◆ Directive: Rewrite the listing, starting at the line that contains "At what (x,y)" and ending at the end of the listing, both included, with "wooden swing" changed to "rope swing" and nothing else altered.

◆ Records provided:
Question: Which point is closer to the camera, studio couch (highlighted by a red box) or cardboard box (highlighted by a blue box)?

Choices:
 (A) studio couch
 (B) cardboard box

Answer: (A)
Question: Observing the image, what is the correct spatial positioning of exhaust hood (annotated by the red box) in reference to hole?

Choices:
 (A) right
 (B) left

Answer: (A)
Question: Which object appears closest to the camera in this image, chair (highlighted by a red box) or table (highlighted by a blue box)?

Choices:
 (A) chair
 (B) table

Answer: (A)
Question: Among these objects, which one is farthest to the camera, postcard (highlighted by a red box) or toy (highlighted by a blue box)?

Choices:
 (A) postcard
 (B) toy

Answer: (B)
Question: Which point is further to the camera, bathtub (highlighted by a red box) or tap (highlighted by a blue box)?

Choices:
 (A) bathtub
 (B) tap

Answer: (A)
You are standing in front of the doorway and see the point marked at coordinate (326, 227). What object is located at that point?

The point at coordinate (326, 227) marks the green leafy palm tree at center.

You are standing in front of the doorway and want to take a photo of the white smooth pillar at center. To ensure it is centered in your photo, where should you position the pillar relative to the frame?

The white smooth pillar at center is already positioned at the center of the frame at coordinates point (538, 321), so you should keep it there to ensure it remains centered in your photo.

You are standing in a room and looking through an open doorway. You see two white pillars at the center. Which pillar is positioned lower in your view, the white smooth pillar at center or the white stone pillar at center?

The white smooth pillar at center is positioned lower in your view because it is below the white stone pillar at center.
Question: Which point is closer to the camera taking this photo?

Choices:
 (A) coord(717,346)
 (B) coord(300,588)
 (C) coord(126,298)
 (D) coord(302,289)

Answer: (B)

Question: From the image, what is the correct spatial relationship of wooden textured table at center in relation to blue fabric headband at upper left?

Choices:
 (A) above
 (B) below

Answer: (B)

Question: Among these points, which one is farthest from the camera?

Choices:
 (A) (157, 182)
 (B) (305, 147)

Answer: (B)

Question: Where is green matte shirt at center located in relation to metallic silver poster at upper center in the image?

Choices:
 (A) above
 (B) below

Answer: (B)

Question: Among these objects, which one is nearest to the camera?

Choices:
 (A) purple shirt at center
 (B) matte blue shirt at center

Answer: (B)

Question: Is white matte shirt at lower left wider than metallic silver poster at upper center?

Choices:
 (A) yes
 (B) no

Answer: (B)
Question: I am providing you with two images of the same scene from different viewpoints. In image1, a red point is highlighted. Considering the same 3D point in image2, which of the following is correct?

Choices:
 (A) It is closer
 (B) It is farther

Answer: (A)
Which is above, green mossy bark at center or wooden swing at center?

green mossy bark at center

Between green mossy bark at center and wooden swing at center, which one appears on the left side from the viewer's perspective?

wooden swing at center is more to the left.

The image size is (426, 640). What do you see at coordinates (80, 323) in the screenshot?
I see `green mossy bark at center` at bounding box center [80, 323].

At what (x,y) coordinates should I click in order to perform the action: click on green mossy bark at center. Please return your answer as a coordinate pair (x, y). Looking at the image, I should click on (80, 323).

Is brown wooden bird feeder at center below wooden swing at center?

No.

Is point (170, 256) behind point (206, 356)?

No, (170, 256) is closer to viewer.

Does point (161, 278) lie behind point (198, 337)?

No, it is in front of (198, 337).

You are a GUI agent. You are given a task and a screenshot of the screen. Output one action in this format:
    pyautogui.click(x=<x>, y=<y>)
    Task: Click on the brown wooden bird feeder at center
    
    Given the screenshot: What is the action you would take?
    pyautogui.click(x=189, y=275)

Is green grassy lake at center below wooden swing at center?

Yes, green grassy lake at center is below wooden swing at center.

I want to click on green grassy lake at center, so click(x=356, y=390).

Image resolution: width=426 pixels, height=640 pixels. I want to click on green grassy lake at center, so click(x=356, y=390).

◆ Exercise output:
At what (x,y) coordinates should I click in order to perform the action: click on green mossy bark at center. Please return your answer as a coordinate pair (x, y). Looking at the image, I should click on (80, 323).

Is brown wooden bird feeder at center below rope swing at center?

No.

Is point (170, 256) behind point (206, 356)?

No, (170, 256) is closer to viewer.

Does point (161, 278) lie behind point (198, 337)?

No, it is in front of (198, 337).

You are a GUI agent. You are given a task and a screenshot of the screen. Output one action in this format:
    pyautogui.click(x=<x>, y=<y>)
    Task: Click on the brown wooden bird feeder at center
    
    Given the screenshot: What is the action you would take?
    pyautogui.click(x=189, y=275)

Is green grassy lake at center below rope swing at center?

Yes, green grassy lake at center is below rope swing at center.

I want to click on green grassy lake at center, so click(x=356, y=390).

Image resolution: width=426 pixels, height=640 pixels. I want to click on green grassy lake at center, so click(x=356, y=390).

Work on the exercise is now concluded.